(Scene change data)
○ ○ ○ ○ ○

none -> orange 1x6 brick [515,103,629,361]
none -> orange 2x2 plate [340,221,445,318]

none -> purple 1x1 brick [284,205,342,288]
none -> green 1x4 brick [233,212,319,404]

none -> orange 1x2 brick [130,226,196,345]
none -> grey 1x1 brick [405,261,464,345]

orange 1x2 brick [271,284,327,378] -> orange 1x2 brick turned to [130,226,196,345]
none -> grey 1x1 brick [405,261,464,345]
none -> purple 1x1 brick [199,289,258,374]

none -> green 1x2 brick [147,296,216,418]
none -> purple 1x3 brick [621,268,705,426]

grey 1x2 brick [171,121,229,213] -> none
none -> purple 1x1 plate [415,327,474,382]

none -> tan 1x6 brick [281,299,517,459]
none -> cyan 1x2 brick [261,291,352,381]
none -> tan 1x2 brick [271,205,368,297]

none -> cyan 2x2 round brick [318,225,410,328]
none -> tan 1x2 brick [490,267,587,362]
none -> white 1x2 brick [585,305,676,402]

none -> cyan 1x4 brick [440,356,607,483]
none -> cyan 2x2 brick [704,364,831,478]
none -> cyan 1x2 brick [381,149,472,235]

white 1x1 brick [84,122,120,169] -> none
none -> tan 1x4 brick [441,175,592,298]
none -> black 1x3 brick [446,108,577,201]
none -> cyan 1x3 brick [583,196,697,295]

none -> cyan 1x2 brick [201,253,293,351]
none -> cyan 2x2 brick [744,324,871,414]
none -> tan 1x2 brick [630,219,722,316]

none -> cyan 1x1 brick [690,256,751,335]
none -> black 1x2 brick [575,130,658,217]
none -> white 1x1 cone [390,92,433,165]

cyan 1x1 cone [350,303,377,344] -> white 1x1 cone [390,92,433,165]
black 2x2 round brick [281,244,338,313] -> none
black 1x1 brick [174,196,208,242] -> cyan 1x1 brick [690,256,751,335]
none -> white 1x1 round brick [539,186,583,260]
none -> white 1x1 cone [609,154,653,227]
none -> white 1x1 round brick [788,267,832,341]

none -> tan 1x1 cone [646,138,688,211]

○ ○ ○ ○ ○

■ Task requirements
Only lines containing "cyan" belong in the answer; copy every such line from the records.

■ Exercise output
none -> cyan 1x2 brick [261,291,352,381]
none -> cyan 2x2 round brick [318,225,410,328]
none -> cyan 1x4 brick [440,356,607,483]
none -> cyan 2x2 brick [704,364,831,478]
none -> cyan 1x2 brick [381,149,472,235]
none -> cyan 1x3 brick [583,196,697,295]
none -> cyan 1x2 brick [201,253,293,351]
none -> cyan 2x2 brick [744,324,871,414]
none -> cyan 1x1 brick [690,256,751,335]
cyan 1x1 cone [350,303,377,344] -> white 1x1 cone [390,92,433,165]
black 1x1 brick [174,196,208,242] -> cyan 1x1 brick [690,256,751,335]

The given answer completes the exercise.